_Collected data entries_
= = = = =

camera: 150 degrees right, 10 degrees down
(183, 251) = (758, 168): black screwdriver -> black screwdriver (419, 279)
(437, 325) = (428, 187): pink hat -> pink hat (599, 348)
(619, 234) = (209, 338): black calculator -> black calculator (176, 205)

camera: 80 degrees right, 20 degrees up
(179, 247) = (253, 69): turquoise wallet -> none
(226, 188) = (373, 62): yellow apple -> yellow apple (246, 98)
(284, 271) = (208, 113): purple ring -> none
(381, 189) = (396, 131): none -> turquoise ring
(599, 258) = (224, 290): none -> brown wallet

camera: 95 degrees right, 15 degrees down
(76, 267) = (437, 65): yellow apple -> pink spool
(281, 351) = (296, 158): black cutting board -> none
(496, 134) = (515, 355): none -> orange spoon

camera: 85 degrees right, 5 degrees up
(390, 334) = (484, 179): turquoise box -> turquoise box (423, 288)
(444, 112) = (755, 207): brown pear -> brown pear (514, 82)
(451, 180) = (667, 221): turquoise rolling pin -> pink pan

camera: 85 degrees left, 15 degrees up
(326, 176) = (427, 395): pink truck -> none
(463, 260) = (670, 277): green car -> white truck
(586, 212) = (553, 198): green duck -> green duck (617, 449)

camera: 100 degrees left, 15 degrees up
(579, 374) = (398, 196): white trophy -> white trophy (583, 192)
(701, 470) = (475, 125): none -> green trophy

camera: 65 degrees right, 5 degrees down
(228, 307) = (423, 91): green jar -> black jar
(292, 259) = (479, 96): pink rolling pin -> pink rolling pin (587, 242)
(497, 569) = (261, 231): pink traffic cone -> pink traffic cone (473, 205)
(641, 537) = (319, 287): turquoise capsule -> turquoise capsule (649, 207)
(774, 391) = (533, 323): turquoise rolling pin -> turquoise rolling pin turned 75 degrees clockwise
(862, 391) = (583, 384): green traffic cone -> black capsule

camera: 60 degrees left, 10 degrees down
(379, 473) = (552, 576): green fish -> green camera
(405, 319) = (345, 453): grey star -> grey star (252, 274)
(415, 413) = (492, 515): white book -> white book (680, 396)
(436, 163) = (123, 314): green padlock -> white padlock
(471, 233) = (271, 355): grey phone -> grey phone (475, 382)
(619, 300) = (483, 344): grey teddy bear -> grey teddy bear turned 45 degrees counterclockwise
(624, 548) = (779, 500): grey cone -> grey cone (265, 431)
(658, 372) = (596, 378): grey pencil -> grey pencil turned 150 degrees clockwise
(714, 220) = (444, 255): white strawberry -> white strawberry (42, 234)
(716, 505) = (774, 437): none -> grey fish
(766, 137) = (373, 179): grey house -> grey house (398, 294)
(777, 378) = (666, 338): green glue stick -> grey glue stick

= = = = =

_Exercise directions_
Every record, from top to bottom, must be transcribed exactly.

_Exercise response_
camera: 150 degrees right, 10 degrees down
(183, 251) = (758, 168): black screwdriver -> black screwdriver (419, 279)
(437, 325) = (428, 187): pink hat -> pink hat (599, 348)
(619, 234) = (209, 338): black calculator -> black calculator (176, 205)

camera: 80 degrees right, 20 degrees up
(179, 247) = (253, 69): turquoise wallet -> none
(226, 188) = (373, 62): yellow apple -> yellow apple (246, 98)
(284, 271) = (208, 113): purple ring -> none
(381, 189) = (396, 131): none -> turquoise ring
(599, 258) = (224, 290): none -> brown wallet

camera: 95 degrees right, 15 degrees down
(76, 267) = (437, 65): yellow apple -> pink spool
(281, 351) = (296, 158): black cutting board -> none
(496, 134) = (515, 355): none -> orange spoon

camera: 85 degrees right, 5 degrees up
(390, 334) = (484, 179): turquoise box -> turquoise box (423, 288)
(444, 112) = (755, 207): brown pear -> brown pear (514, 82)
(451, 180) = (667, 221): turquoise rolling pin -> pink pan

camera: 85 degrees left, 15 degrees up
(326, 176) = (427, 395): pink truck -> none
(463, 260) = (670, 277): green car -> white truck
(586, 212) = (553, 198): green duck -> green duck (617, 449)

camera: 100 degrees left, 15 degrees up
(579, 374) = (398, 196): white trophy -> white trophy (583, 192)
(701, 470) = (475, 125): none -> green trophy

camera: 65 degrees right, 5 degrees down
(228, 307) = (423, 91): green jar -> black jar
(292, 259) = (479, 96): pink rolling pin -> pink rolling pin (587, 242)
(497, 569) = (261, 231): pink traffic cone -> pink traffic cone (473, 205)
(641, 537) = (319, 287): turquoise capsule -> turquoise capsule (649, 207)
(774, 391) = (533, 323): turquoise rolling pin -> turquoise rolling pin turned 75 degrees clockwise
(862, 391) = (583, 384): green traffic cone -> black capsule

camera: 60 degrees left, 10 degrees down
(379, 473) = (552, 576): green fish -> green camera
(405, 319) = (345, 453): grey star -> grey star (252, 274)
(415, 413) = (492, 515): white book -> white book (680, 396)
(436, 163) = (123, 314): green padlock -> white padlock
(471, 233) = (271, 355): grey phone -> grey phone (475, 382)
(619, 300) = (483, 344): grey teddy bear -> grey teddy bear turned 45 degrees counterclockwise
(624, 548) = (779, 500): grey cone -> grey cone (265, 431)
(658, 372) = (596, 378): grey pencil -> grey pencil turned 150 degrees clockwise
(714, 220) = (444, 255): white strawberry -> white strawberry (42, 234)
(716, 505) = (774, 437): none -> grey fish
(766, 137) = (373, 179): grey house -> grey house (398, 294)
(777, 378) = (666, 338): green glue stick -> grey glue stick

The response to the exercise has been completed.